╭──
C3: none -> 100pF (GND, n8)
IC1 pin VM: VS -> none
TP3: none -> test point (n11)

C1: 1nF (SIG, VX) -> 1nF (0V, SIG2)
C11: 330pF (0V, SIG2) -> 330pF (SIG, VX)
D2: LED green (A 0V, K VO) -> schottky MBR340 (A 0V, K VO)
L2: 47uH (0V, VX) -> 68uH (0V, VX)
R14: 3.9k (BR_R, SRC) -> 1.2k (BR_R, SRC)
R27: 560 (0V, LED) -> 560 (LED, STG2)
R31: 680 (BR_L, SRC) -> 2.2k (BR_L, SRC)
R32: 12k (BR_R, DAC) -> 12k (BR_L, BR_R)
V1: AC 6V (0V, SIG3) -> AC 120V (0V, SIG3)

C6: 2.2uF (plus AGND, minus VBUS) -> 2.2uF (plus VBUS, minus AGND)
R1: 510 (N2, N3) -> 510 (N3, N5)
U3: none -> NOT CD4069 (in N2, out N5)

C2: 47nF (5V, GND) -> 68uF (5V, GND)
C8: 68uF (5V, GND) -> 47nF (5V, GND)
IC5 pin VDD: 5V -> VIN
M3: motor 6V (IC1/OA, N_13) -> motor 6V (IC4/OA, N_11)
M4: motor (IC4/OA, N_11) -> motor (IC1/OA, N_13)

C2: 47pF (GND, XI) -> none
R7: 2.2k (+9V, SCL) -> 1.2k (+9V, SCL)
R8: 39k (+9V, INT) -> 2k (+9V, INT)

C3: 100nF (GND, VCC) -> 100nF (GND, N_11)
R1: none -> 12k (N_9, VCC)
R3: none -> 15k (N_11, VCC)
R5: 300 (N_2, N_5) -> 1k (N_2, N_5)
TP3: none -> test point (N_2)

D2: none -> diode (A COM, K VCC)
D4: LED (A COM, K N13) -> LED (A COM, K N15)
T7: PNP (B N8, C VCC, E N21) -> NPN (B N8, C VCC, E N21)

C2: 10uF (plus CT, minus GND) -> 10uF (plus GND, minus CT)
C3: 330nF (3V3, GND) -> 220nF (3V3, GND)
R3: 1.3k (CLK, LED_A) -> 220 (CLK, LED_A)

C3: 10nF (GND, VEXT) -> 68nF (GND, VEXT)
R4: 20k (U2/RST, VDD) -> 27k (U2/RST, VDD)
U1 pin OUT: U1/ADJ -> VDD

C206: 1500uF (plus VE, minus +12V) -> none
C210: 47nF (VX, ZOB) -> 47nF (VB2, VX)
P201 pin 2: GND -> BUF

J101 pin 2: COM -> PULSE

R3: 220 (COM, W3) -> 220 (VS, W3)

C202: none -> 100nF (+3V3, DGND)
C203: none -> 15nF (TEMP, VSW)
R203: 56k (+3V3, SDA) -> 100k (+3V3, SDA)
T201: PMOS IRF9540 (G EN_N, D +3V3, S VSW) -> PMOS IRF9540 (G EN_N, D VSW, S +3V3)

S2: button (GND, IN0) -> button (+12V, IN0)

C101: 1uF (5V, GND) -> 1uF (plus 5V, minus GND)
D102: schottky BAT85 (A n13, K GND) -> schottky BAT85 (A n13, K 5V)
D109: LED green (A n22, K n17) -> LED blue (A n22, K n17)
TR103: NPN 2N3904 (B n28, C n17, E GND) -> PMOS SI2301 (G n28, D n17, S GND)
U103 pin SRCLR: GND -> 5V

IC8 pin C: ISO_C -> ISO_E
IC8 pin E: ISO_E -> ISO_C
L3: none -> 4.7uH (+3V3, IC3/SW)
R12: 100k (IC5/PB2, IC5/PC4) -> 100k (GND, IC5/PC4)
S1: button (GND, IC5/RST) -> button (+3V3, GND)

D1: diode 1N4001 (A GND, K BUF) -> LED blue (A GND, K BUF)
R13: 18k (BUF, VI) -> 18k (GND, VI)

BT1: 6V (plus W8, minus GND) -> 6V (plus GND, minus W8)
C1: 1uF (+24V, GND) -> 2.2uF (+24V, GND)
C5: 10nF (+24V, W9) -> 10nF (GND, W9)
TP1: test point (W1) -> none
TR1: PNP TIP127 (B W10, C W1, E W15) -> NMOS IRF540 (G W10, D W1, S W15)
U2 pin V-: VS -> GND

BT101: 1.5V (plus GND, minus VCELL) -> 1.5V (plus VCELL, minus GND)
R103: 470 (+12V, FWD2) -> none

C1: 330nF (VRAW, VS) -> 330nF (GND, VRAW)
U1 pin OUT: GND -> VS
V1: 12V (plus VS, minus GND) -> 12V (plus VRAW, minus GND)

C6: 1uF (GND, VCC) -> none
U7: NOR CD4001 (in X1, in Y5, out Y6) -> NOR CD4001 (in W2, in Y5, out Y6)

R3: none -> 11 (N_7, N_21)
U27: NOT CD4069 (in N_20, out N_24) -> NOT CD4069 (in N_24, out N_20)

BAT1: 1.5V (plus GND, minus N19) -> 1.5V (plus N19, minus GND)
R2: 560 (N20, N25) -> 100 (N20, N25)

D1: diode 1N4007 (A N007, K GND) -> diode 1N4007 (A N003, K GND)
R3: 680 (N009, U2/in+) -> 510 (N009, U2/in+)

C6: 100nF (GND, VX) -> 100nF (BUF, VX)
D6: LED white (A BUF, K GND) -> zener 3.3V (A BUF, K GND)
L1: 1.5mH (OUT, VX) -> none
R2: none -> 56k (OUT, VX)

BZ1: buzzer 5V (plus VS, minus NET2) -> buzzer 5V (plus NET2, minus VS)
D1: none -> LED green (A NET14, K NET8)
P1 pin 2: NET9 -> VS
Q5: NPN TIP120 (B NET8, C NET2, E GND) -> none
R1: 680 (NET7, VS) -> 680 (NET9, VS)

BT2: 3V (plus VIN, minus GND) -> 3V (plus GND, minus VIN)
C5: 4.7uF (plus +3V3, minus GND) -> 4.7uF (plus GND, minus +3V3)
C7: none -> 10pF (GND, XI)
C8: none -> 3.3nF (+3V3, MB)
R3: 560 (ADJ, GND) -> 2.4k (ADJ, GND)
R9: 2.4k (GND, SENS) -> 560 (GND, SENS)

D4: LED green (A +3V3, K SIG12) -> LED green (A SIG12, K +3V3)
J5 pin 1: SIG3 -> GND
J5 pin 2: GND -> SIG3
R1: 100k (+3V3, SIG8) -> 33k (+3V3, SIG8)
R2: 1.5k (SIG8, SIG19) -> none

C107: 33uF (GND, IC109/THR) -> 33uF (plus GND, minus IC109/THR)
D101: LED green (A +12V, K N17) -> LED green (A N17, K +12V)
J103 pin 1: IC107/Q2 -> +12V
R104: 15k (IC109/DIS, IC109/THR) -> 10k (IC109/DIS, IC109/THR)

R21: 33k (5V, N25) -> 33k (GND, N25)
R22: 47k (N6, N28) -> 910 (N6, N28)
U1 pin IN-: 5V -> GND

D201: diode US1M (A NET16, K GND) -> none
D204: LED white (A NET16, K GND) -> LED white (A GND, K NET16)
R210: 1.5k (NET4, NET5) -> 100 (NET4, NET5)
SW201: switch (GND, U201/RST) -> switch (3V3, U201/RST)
╰──
### Task goal:
Having found the line with "R3: 680 (N009, U2/in+) -> 510 (N009, U2/in+)" in the listing above, transcribe it and every line after it to the end, exactly, with no additions.

### Problem solution:
R3: 680 (N009, U2/in+) -> 510 (N009, U2/in+)

C6: 100nF (GND, VX) -> 100nF (BUF, VX)
D6: LED white (A BUF, K GND) -> zener 3.3V (A BUF, K GND)
L1: 1.5mH (OUT, VX) -> none
R2: none -> 56k (OUT, VX)

BZ1: buzzer 5V (plus VS, minus NET2) -> buzzer 5V (plus NET2, minus VS)
D1: none -> LED green (A NET14, K NET8)
P1 pin 2: NET9 -> VS
Q5: NPN TIP120 (B NET8, C NET2, E GND) -> none
R1: 680 (NET7, VS) -> 680 (NET9, VS)

BT2: 3V (plus VIN, minus GND) -> 3V (plus GND, minus VIN)
C5: 4.7uF (plus +3V3, minus GND) -> 4.7uF (plus GND, minus +3V3)
C7: none -> 10pF (GND, XI)
C8: none -> 3.3nF (+3V3, MB)
R3: 560 (ADJ, GND) -> 2.4k (ADJ, GND)
R9: 2.4k (GND, SENS) -> 560 (GND, SENS)

D4: LED green (A +3V3, K SIG12) -> LED green (A SIG12, K +3V3)
J5 pin 1: SIG3 -> GND
J5 pin 2: GND -> SIG3
R1: 100k (+3V3, SIG8) -> 33k (+3V3, SIG8)
R2: 1.5k (SIG8, SIG19) -> none

C107: 33uF (GND, IC109/THR) -> 33uF (plus GND, minus IC109/THR)
D101: LED green (A +12V, K N17) -> LED green (A N17, K +12V)
J103 pin 1: IC107/Q2 -> +12V
R104: 15k (IC109/DIS, IC109/THR) -> 10k (IC109/DIS, IC109/THR)

R21: 33k (5V, N25) -> 33k (GND, N25)
R22: 47k (N6, N28) -> 910 (N6, N28)
U1 pin IN-: 5V -> GND

D201: diode US1M (A NET16, K GND) -> none
D204: LED white (A NET16, K GND) -> LED white (A GND, K NET16)
R210: 1.5k (NET4, NET5) -> 100 (NET4, NET5)
SW201: switch (GND, U201/RST) -> switch (3V3, U201/RST)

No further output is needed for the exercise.